** INPUT FOR THIS TASK **

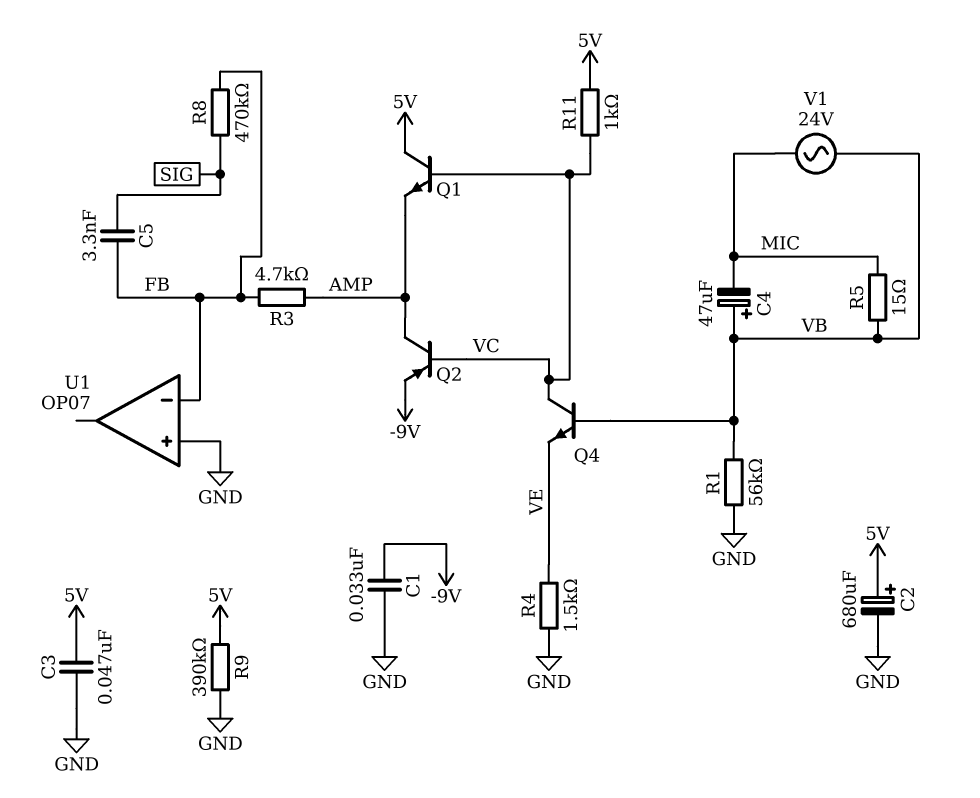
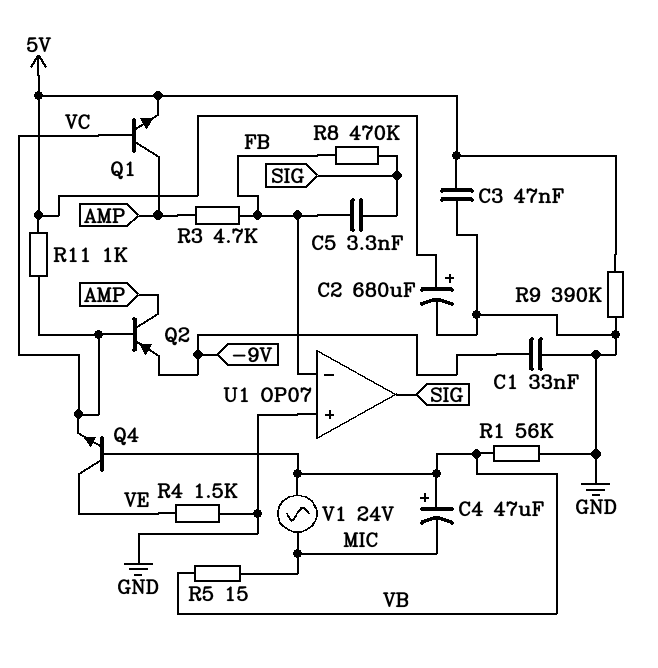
Q1: NPN (B VC, C 5V, E AMP) -> NPN (B VC, C AMP, E 5V)
Q4: NPN (B VB, C VC, E VE) -> NPN (B VB, C VE, E VC)
U1 pin out: none -> SIG

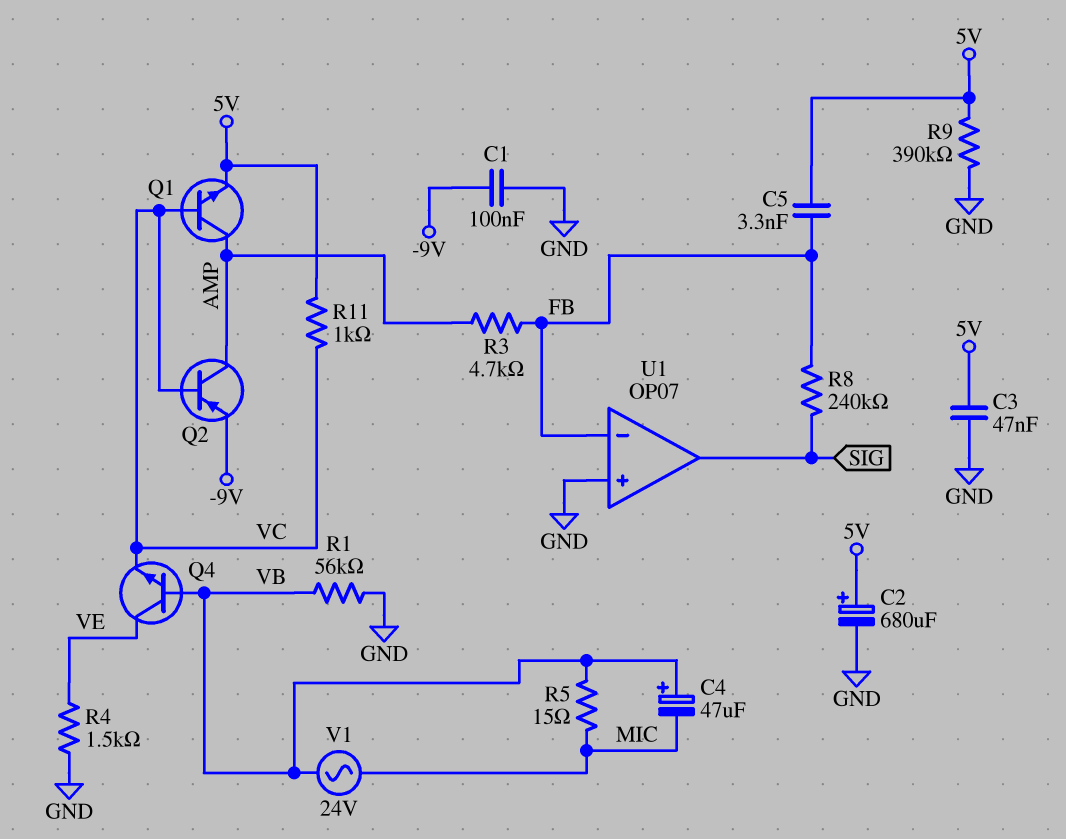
C1: 33nF (-9V, GND) -> 100nF (-9V, GND)
C5: 3.3nF (FB, SIG) -> 3.3nF (5V, FB)
R8: 470k (FB, SIG) -> 240k (FB, SIG)

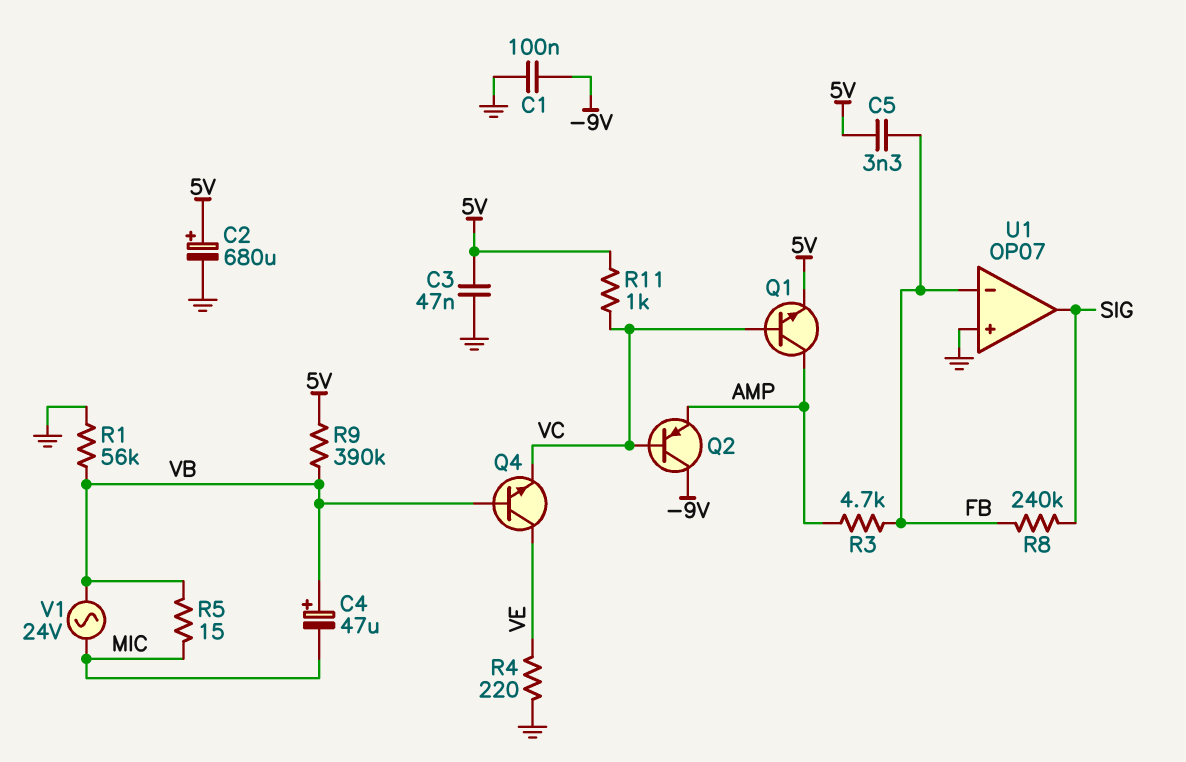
Q2: PNP (B VC, C AMP, E -9V) -> PNP (B VC, C -9V, E AMP)
R4: 1.5k (GND, VE) -> 220 (GND, VE)
R9: 390k (5V, GND) -> 390k (5V, VB)

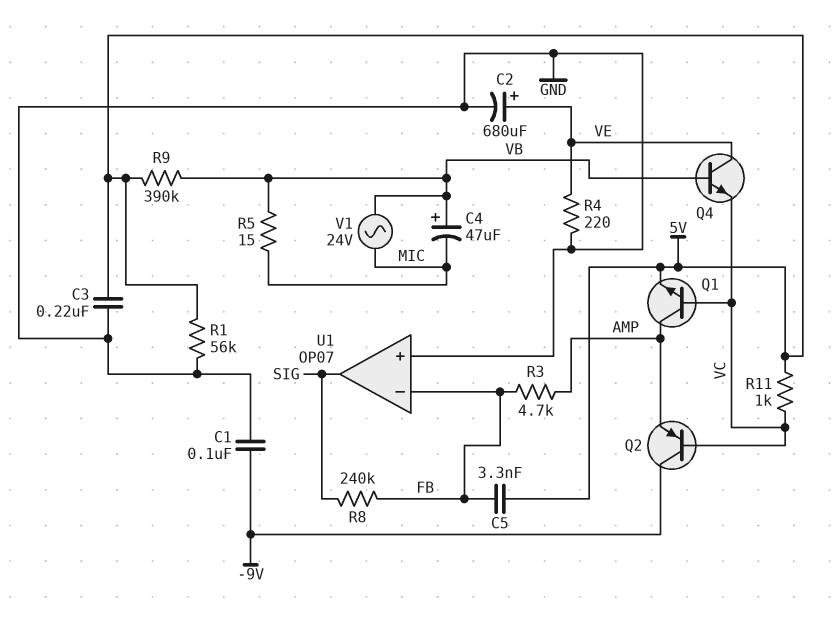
C2: 680uF (plus 5V, minus GND) -> 680uF (plus VE, minus GND)
C3: 47nF (5V, GND) -> 220nF (5V, GND)
R1: 56k (GND, VB) -> 56k (5V, GND)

** ASSIGNMENT **
The lines needed run from the first line of the records through the line containing "R8: 470k (FB, SIG) -> 240k (FB, SIG)", both included. Restate them word for word, without pictures.

** SOLVED EXERCISE **
Q1: NPN (B VC, C 5V, E AMP) -> NPN (B VC, C AMP, E 5V)
Q4: NPN (B VB, C VC, E VE) -> NPN (B VB, C VE, E VC)
U1 pin out: none -> SIG

C1: 33nF (-9V, GND) -> 100nF (-9V, GND)
C5: 3.3nF (FB, SIG) -> 3.3nF (5V, FB)
R8: 470k (FB, SIG) -> 240k (FB, SIG)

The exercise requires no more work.